What needs to be done: Transcribe exactly the line in which "purple round brick C1:D2" occurs, plus every line that comes after it up to the end of the entries.

Colored object listings:

══════════

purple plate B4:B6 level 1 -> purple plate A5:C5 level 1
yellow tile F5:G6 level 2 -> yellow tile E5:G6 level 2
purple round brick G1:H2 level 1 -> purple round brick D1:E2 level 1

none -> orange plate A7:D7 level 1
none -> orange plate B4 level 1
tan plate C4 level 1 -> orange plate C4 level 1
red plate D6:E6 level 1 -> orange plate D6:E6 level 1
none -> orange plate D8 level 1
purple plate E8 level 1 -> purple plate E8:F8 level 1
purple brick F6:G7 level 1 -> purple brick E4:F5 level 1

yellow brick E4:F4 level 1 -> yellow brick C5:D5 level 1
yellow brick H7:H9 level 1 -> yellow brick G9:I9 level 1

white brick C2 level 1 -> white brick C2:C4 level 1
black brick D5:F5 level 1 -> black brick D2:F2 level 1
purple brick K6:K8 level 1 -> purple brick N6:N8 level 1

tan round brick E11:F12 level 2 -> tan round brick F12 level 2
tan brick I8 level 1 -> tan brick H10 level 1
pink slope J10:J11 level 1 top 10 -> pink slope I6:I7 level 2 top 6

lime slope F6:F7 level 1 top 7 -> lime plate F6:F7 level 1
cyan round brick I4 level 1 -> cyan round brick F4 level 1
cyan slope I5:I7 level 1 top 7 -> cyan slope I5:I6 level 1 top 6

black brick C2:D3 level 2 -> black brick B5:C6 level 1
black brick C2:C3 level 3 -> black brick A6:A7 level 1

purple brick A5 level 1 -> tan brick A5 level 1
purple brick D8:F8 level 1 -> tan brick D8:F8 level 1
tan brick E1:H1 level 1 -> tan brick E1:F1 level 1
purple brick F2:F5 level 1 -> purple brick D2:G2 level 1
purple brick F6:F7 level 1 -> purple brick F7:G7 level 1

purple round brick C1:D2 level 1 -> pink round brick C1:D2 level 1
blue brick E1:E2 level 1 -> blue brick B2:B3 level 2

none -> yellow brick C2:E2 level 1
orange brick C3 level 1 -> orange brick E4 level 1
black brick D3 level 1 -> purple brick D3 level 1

══════════

Task output:
purple round brick C1:D2 level 1 -> pink round brick C1:D2 level 1
blue brick E1:E2 level 1 -> blue brick B2:B3 level 2

none -> yellow brick C2:E2 level 1
orange brick C3 level 1 -> orange brick E4 level 1
black brick D3 level 1 -> purple brick D3 level 1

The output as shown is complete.